## [What this task involves]
What this exercise needs is every entry restated as written, with no pictures.

◇ ◇ ◇ ◇ ◇ ◇ ◇

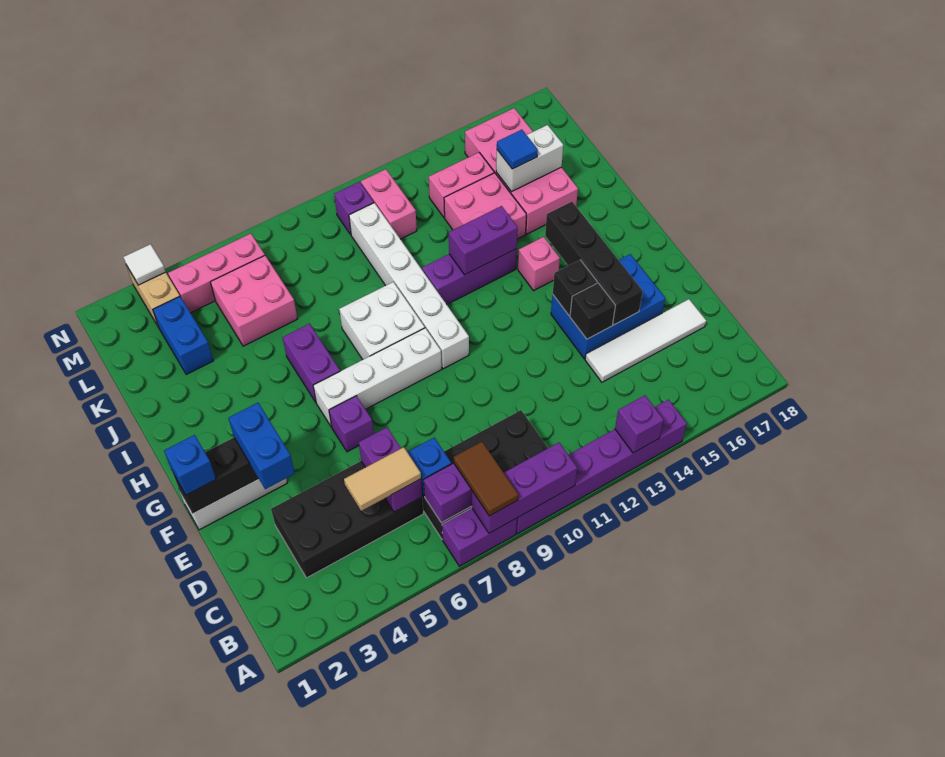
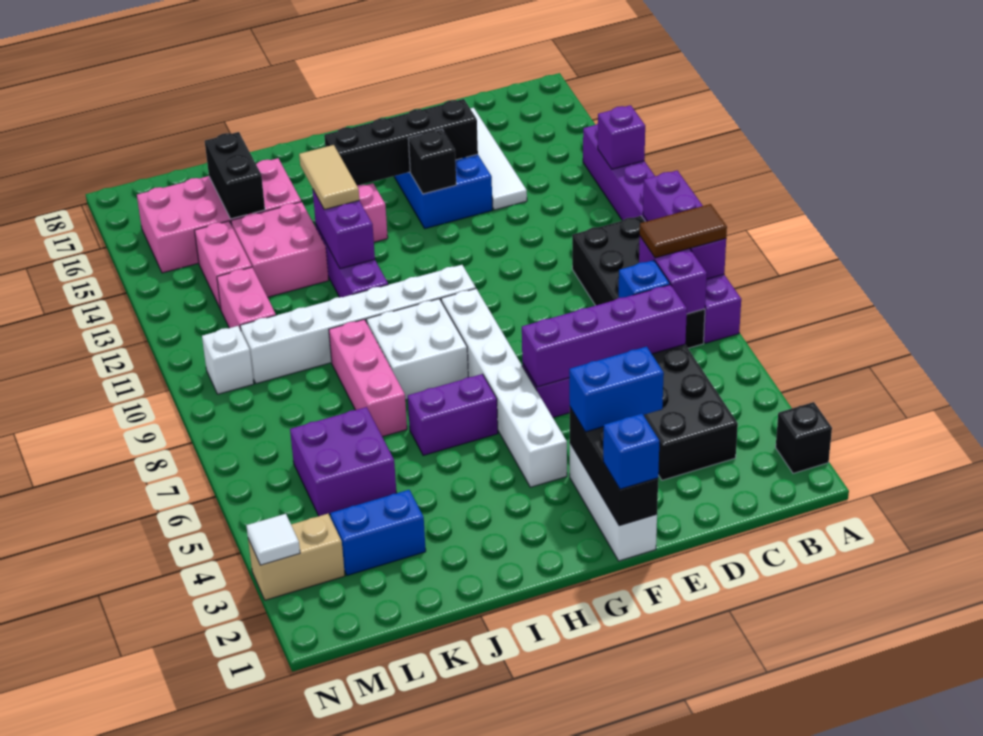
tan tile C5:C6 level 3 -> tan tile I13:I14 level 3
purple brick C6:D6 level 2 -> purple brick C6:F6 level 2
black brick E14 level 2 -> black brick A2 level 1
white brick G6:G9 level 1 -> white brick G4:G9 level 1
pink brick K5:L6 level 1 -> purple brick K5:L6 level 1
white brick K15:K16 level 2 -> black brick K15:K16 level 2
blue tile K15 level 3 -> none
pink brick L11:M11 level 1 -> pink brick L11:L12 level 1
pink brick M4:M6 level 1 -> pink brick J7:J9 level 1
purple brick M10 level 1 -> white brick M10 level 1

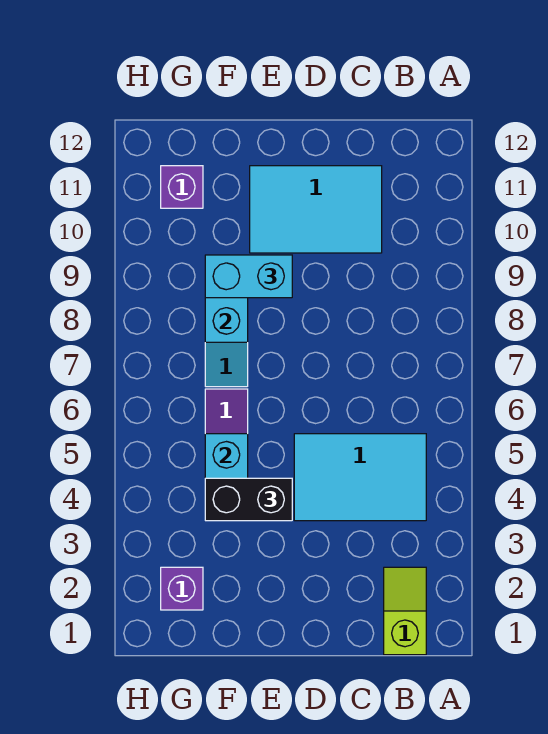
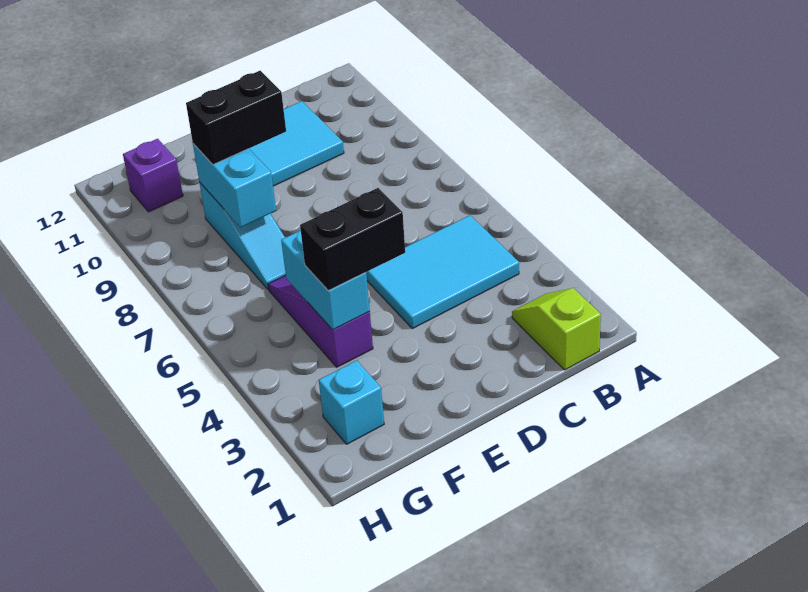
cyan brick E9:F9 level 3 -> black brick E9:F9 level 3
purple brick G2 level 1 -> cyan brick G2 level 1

◇ ◇ ◇ ◇ ◇ ◇ ◇

## [Exercise answer]
tan tile C5:C6 level 3 -> tan tile I13:I14 level 3
purple brick C6:D6 level 2 -> purple brick C6:F6 level 2
black brick E14 level 2 -> black brick A2 level 1
white brick G6:G9 level 1 -> white brick G4:G9 level 1
pink brick K5:L6 level 1 -> purple brick K5:L6 level 1
white brick K15:K16 level 2 -> black brick K15:K16 level 2
blue tile K15 level 3 -> none
pink brick L11:M11 level 1 -> pink brick L11:L12 level 1
pink brick M4:M6 level 1 -> pink brick J7:J9 level 1
purple brick M10 level 1 -> white brick M10 level 1

cyan brick E9:F9 level 3 -> black brick E9:F9 level 3
purple brick G2 level 1 -> cyan brick G2 level 1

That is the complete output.